**Dataset**
******************************

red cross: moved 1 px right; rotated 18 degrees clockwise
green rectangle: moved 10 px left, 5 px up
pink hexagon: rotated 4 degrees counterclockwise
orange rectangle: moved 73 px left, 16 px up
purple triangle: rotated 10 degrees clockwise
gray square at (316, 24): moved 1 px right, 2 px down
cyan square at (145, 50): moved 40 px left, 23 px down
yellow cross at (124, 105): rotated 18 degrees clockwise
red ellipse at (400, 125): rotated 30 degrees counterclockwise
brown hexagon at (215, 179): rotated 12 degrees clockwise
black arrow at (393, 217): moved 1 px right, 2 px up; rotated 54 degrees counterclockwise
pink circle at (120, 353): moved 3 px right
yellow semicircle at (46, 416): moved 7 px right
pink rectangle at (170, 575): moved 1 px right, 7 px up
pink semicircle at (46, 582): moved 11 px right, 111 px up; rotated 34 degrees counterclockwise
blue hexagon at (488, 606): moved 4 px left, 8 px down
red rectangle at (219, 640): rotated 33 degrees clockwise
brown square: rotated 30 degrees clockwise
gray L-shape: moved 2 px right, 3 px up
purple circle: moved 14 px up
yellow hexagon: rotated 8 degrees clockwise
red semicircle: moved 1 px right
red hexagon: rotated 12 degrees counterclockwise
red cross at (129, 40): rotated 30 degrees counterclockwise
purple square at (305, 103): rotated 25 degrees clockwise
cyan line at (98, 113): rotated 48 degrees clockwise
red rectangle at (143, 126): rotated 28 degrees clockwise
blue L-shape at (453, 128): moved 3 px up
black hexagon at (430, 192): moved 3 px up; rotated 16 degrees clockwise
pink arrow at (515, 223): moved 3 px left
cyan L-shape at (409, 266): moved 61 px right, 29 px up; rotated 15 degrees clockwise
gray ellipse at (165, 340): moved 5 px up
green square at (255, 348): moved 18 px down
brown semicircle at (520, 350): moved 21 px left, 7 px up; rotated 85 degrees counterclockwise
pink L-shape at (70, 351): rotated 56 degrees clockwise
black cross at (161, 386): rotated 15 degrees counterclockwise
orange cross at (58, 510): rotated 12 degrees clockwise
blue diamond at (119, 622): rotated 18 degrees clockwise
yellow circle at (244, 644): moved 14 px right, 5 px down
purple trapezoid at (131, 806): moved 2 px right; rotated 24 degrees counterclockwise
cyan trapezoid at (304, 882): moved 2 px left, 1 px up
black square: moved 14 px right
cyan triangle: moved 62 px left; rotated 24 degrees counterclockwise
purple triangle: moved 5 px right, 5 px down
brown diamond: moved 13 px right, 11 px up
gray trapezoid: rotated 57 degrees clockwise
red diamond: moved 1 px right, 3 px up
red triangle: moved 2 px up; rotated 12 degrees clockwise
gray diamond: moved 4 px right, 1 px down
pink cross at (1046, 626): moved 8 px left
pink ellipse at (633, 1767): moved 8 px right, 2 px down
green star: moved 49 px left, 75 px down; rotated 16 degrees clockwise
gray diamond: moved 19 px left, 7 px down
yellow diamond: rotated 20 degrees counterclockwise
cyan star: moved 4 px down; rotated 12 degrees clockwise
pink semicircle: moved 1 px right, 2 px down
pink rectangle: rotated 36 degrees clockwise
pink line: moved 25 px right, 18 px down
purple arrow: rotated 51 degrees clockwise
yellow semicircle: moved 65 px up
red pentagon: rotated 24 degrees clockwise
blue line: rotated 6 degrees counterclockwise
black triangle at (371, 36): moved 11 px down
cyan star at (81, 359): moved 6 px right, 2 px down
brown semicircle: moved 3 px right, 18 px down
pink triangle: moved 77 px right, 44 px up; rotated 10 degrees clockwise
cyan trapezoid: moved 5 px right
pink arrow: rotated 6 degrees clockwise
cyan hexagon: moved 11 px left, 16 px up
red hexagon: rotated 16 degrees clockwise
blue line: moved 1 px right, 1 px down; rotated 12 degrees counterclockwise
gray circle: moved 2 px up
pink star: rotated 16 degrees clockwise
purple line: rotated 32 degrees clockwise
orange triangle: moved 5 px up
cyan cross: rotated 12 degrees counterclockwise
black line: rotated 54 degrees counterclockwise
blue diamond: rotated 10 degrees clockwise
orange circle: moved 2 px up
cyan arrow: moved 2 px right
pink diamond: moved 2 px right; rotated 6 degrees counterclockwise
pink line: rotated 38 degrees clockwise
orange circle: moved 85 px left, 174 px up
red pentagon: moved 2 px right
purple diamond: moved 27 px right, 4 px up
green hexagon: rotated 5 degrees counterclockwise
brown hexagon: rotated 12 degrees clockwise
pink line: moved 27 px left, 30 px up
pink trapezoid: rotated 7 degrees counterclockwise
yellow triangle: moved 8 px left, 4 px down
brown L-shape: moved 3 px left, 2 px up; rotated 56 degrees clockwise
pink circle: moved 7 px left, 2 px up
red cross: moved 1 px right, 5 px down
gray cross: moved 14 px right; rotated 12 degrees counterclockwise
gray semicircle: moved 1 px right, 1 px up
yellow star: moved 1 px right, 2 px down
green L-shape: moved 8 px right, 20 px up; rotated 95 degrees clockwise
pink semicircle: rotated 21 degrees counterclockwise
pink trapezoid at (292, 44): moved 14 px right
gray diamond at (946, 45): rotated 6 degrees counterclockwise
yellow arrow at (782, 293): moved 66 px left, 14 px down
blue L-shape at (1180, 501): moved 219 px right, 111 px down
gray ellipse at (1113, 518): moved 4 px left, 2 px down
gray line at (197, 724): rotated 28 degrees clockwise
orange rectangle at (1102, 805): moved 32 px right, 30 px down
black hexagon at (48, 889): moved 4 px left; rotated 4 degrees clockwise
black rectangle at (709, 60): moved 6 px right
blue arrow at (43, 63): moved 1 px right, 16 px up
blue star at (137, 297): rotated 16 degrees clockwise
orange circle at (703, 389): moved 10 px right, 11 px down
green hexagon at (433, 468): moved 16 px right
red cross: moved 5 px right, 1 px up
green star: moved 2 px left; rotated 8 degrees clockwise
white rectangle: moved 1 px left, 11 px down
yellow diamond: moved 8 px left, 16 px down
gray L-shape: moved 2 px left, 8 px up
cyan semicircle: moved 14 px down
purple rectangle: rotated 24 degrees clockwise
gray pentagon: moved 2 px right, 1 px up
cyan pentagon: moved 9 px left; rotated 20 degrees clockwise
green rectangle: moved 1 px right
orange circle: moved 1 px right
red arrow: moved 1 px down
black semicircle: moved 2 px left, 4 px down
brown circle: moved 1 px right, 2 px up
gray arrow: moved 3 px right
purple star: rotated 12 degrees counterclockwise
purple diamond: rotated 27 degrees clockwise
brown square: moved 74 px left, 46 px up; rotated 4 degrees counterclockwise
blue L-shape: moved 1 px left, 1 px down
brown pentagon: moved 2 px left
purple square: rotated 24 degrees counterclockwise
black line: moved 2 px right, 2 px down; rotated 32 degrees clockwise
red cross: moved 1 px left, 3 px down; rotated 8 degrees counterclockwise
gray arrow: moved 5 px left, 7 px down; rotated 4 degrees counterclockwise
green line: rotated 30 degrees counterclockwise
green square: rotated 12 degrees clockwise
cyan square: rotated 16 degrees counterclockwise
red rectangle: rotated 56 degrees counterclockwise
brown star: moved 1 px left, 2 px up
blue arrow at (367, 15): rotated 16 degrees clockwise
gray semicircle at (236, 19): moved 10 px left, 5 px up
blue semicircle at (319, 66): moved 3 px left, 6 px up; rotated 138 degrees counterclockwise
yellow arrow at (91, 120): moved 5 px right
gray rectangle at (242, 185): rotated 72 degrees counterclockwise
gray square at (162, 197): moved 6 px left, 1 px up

******************************

**What to produce**
Copy every line of the material above, word for word and in the same order.

**Problem solution**
red cross: moved 1 px right; rotated 18 degrees clockwise
green rectangle: moved 10 px left, 5 px up
pink hexagon: rotated 4 degrees counterclockwise
orange rectangle: moved 73 px left, 16 px up
purple triangle: rotated 10 degrees clockwise
gray square at (316, 24): moved 1 px right, 2 px down
cyan square at (145, 50): moved 40 px left, 23 px down
yellow cross at (124, 105): rotated 18 degrees clockwise
red ellipse at (400, 125): rotated 30 degrees counterclockwise
brown hexagon at (215, 179): rotated 12 degrees clockwise
black arrow at (393, 217): moved 1 px right, 2 px up; rotated 54 degrees counterclockwise
pink circle at (120, 353): moved 3 px right
yellow semicircle at (46, 416): moved 7 px right
pink rectangle at (170, 575): moved 1 px right, 7 px up
pink semicircle at (46, 582): moved 11 px right, 111 px up; rotated 34 degrees counterclockwise
blue hexagon at (488, 606): moved 4 px left, 8 px down
red rectangle at (219, 640): rotated 33 degrees clockwise
brown square: rotated 30 degrees clockwise
gray L-shape: moved 2 px right, 3 px up
purple circle: moved 14 px up
yellow hexagon: rotated 8 degrees clockwise
red semicircle: moved 1 px right
red hexagon: rotated 12 degrees counterclockwise
red cross at (129, 40): rotated 30 degrees counterclockwise
purple square at (305, 103): rotated 25 degrees clockwise
cyan line at (98, 113): rotated 48 degrees clockwise
red rectangle at (143, 126): rotated 28 degrees clockwise
blue L-shape at (453, 128): moved 3 px up
black hexagon at (430, 192): moved 3 px up; rotated 16 degrees clockwise
pink arrow at (515, 223): moved 3 px left
cyan L-shape at (409, 266): moved 61 px right, 29 px up; rotated 15 degrees clockwise
gray ellipse at (165, 340): moved 5 px up
green square at (255, 348): moved 18 px down
brown semicircle at (520, 350): moved 21 px left, 7 px up; rotated 85 degrees counterclockwise
pink L-shape at (70, 351): rotated 56 degrees clockwise
black cross at (161, 386): rotated 15 degrees counterclockwise
orange cross at (58, 510): rotated 12 degrees clockwise
blue diamond at (119, 622): rotated 18 degrees clockwise
yellow circle at (244, 644): moved 14 px right, 5 px down
purple trapezoid at (131, 806): moved 2 px right; rotated 24 degrees counterclockwise
cyan trapezoid at (304, 882): moved 2 px left, 1 px up
black square: moved 14 px right
cyan triangle: moved 62 px left; rotated 24 degrees counterclockwise
purple triangle: moved 5 px right, 5 px down
brown diamond: moved 13 px right, 11 px up
gray trapezoid: rotated 57 degrees clockwise
red diamond: moved 1 px right, 3 px up
red triangle: moved 2 px up; rotated 12 degrees clockwise
gray diamond: moved 4 px right, 1 px down
pink cross at (1046, 626): moved 8 px left
pink ellipse at (633, 1767): moved 8 px right, 2 px down
green star: moved 49 px left, 75 px down; rotated 16 degrees clockwise
gray diamond: moved 19 px left, 7 px down
yellow diamond: rotated 20 degrees counterclockwise
cyan star: moved 4 px down; rotated 12 degrees clockwise
pink semicircle: moved 1 px right, 2 px down
pink rectangle: rotated 36 degrees clockwise
pink line: moved 25 px right, 18 px down
purple arrow: rotated 51 degrees clockwise
yellow semicircle: moved 65 px up
red pentagon: rotated 24 degrees clockwise
blue line: rotated 6 degrees counterclockwise
black triangle at (371, 36): moved 11 px down
cyan star at (81, 359): moved 6 px right, 2 px down
brown semicircle: moved 3 px right, 18 px down
pink triangle: moved 77 px right, 44 px up; rotated 10 degrees clockwise
cyan trapezoid: moved 5 px right
pink arrow: rotated 6 degrees clockwise
cyan hexagon: moved 11 px left, 16 px up
red hexagon: rotated 16 degrees clockwise
blue line: moved 1 px right, 1 px down; rotated 12 degrees counterclockwise
gray circle: moved 2 px up
pink star: rotated 16 degrees clockwise
purple line: rotated 32 degrees clockwise
orange triangle: moved 5 px up
cyan cross: rotated 12 degrees counterclockwise
black line: rotated 54 degrees counterclockwise
blue diamond: rotated 10 degrees clockwise
orange circle: moved 2 px up
cyan arrow: moved 2 px right
pink diamond: moved 2 px right; rotated 6 degrees counterclockwise
pink line: rotated 38 degrees clockwise
orange circle: moved 85 px left, 174 px up
red pentagon: moved 2 px right
purple diamond: moved 27 px right, 4 px up
green hexagon: rotated 5 degrees counterclockwise
brown hexagon: rotated 12 degrees clockwise
pink line: moved 27 px left, 30 px up
pink trapezoid: rotated 7 degrees counterclockwise
yellow triangle: moved 8 px left, 4 px down
brown L-shape: moved 3 px left, 2 px up; rotated 56 degrees clockwise
pink circle: moved 7 px left, 2 px up
red cross: moved 1 px right, 5 px down
gray cross: moved 14 px right; rotated 12 degrees counterclockwise
gray semicircle: moved 1 px right, 1 px up
yellow star: moved 1 px right, 2 px down
green L-shape: moved 8 px right, 20 px up; rotated 95 degrees clockwise
pink semicircle: rotated 21 degrees counterclockwise
pink trapezoid at (292, 44): moved 14 px right
gray diamond at (946, 45): rotated 6 degrees counterclockwise
yellow arrow at (782, 293): moved 66 px left, 14 px down
blue L-shape at (1180, 501): moved 219 px right, 111 px down
gray ellipse at (1113, 518): moved 4 px left, 2 px down
gray line at (197, 724): rotated 28 degrees clockwise
orange rectangle at (1102, 805): moved 32 px right, 30 px down
black hexagon at (48, 889): moved 4 px left; rotated 4 degrees clockwise
black rectangle at (709, 60): moved 6 px right
blue arrow at (43, 63): moved 1 px right, 16 px up
blue star at (137, 297): rotated 16 degrees clockwise
orange circle at (703, 389): moved 10 px right, 11 px down
green hexagon at (433, 468): moved 16 px right
red cross: moved 5 px right, 1 px up
green star: moved 2 px left; rotated 8 degrees clockwise
white rectangle: moved 1 px left, 11 px down
yellow diamond: moved 8 px left, 16 px down
gray L-shape: moved 2 px left, 8 px up
cyan semicircle: moved 14 px down
purple rectangle: rotated 24 degrees clockwise
gray pentagon: moved 2 px right, 1 px up
cyan pentagon: moved 9 px left; rotated 20 degrees clockwise
green rectangle: moved 1 px right
orange circle: moved 1 px right
red arrow: moved 1 px down
black semicircle: moved 2 px left, 4 px down
brown circle: moved 1 px right, 2 px up
gray arrow: moved 3 px right
purple star: rotated 12 degrees counterclockwise
purple diamond: rotated 27 degrees clockwise
brown square: moved 74 px left, 46 px up; rotated 4 degrees counterclockwise
blue L-shape: moved 1 px left, 1 px down
brown pentagon: moved 2 px left
purple square: rotated 24 degrees counterclockwise
black line: moved 2 px right, 2 px down; rotated 32 degrees clockwise
red cross: moved 1 px left, 3 px down; rotated 8 degrees counterclockwise
gray arrow: moved 5 px left, 7 px down; rotated 4 degrees counterclockwise
green line: rotated 30 degrees counterclockwise
green square: rotated 12 degrees clockwise
cyan square: rotated 16 degrees counterclockwise
red rectangle: rotated 56 degrees counterclockwise
brown star: moved 1 px left, 2 px up
blue arrow at (367, 15): rotated 16 degrees clockwise
gray semicircle at (236, 19): moved 10 px left, 5 px up
blue semicircle at (319, 66): moved 3 px left, 6 px up; rotated 138 degrees counterclockwise
yellow arrow at (91, 120): moved 5 px right
gray rectangle at (242, 185): rotated 72 degrees counterclockwise
gray square at (162, 197): moved 6 px left, 1 px up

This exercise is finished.